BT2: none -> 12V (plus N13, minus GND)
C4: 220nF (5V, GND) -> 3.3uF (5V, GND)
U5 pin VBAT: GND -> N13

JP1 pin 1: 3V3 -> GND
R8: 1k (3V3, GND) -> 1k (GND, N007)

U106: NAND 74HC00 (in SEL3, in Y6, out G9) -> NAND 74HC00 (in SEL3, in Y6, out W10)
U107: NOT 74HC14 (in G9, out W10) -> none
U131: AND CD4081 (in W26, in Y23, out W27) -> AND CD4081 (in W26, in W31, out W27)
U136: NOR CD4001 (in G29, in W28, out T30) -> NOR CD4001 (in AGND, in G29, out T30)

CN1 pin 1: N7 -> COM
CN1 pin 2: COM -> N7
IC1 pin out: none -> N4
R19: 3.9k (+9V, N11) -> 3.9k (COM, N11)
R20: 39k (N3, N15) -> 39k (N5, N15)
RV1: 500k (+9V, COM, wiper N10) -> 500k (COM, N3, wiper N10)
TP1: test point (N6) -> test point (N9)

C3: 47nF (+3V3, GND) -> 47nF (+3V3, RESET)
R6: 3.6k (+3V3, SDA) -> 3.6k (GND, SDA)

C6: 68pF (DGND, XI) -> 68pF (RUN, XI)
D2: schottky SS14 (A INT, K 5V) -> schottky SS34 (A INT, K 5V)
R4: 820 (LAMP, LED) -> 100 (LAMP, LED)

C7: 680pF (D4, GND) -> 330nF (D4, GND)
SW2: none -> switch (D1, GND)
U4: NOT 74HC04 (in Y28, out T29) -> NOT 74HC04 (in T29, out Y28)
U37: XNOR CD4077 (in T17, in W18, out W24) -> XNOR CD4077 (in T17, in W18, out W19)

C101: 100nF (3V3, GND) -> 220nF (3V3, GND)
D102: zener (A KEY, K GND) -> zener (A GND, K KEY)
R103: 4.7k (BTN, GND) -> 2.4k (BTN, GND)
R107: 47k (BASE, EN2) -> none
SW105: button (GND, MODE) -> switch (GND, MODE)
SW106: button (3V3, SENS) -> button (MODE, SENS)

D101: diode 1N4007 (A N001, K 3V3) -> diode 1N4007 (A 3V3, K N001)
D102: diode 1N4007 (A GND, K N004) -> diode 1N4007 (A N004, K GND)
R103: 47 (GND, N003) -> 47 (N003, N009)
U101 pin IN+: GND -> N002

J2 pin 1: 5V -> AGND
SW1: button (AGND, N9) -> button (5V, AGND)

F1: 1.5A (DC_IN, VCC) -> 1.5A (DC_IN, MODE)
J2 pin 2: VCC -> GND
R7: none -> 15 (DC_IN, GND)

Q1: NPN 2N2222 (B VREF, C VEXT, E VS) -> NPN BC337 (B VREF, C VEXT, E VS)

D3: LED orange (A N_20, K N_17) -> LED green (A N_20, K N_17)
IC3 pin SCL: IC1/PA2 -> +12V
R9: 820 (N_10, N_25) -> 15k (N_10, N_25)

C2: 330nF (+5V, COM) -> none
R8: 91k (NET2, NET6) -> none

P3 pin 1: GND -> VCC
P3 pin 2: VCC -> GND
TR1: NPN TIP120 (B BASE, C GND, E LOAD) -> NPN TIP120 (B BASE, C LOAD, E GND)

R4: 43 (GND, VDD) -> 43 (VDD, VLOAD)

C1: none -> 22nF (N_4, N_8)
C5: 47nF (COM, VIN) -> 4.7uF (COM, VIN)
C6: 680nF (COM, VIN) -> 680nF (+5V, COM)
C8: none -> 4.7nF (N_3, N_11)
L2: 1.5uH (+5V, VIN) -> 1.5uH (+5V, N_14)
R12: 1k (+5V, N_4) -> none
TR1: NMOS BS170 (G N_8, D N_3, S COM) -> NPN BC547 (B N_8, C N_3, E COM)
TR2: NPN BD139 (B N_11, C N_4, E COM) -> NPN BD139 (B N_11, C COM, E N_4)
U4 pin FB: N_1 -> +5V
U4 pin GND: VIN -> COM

******

Exercise >>
Return a word-for-word copy of the lines above from the one holding "RV1: 500k (+9V, COM, wiper" through the one holding "SW2: none -> switch (D1, GND)", with both of them included and nothing besides.

Worked solution >>
RV1: 500k (+9V, COM, wiper N10) -> 500k (COM, N3, wiper N10)
TP1: test point (N6) -> test point (N9)

C3: 47nF (+3V3, GND) -> 47nF (+3V3, RESET)
R6: 3.6k (+3V3, SDA) -> 3.6k (GND, SDA)

C6: 68pF (DGND, XI) -> 68pF (RUN, XI)
D2: schottky SS14 (A INT, K 5V) -> schottky SS34 (A INT, K 5V)
R4: 820 (LAMP, LED) -> 100 (LAMP, LED)

C7: 680pF (D4, GND) -> 330nF (D4, GND)
SW2: none -> switch (D1, GND)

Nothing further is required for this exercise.